Scan the records below. Copy every line in which the word "green" appears.

(Colored object listings)
▬▬▬
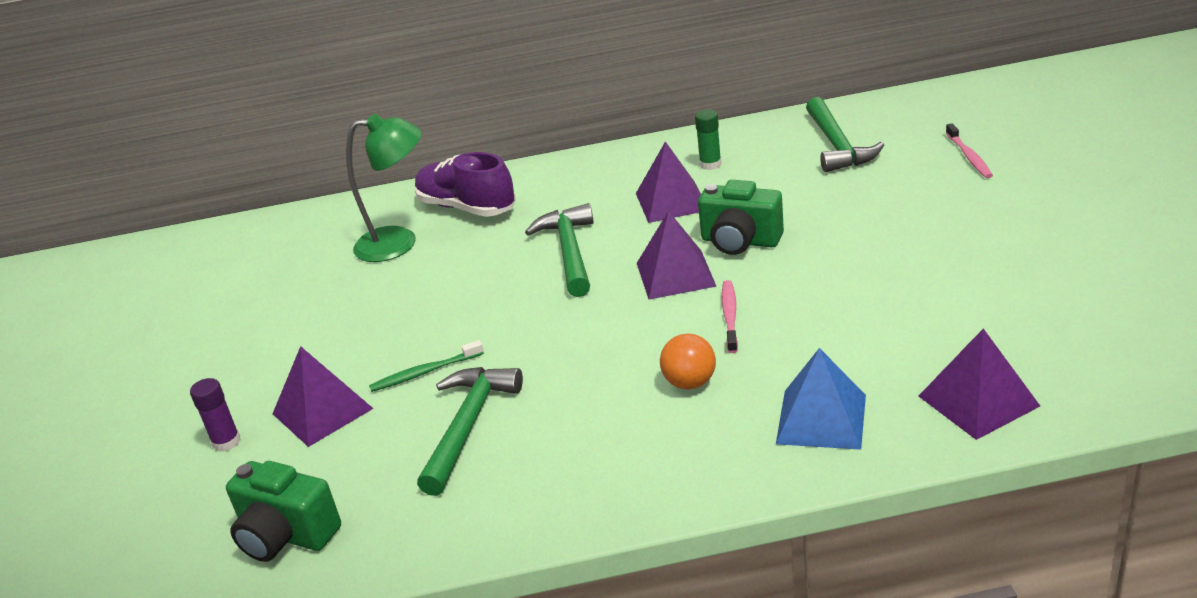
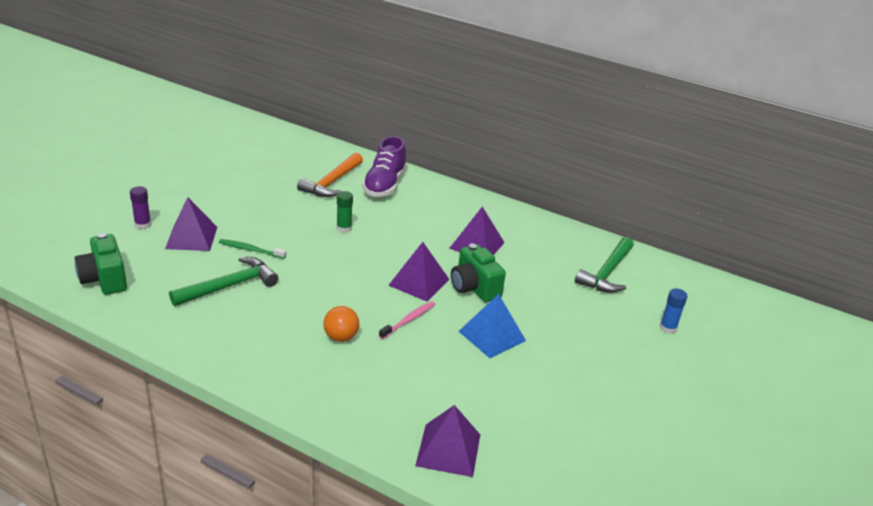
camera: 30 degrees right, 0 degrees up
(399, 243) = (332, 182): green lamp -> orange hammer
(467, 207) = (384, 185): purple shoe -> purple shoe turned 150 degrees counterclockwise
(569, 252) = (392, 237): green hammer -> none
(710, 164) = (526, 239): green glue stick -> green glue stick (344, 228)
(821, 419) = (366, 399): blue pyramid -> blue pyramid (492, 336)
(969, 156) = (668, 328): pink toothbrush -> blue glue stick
▬▬▬
• EXERCISE RESPONSE
(399, 243) = (332, 182): green lamp -> orange hammer
(569, 252) = (392, 237): green hammer -> none
(710, 164) = (526, 239): green glue stick -> green glue stick (344, 228)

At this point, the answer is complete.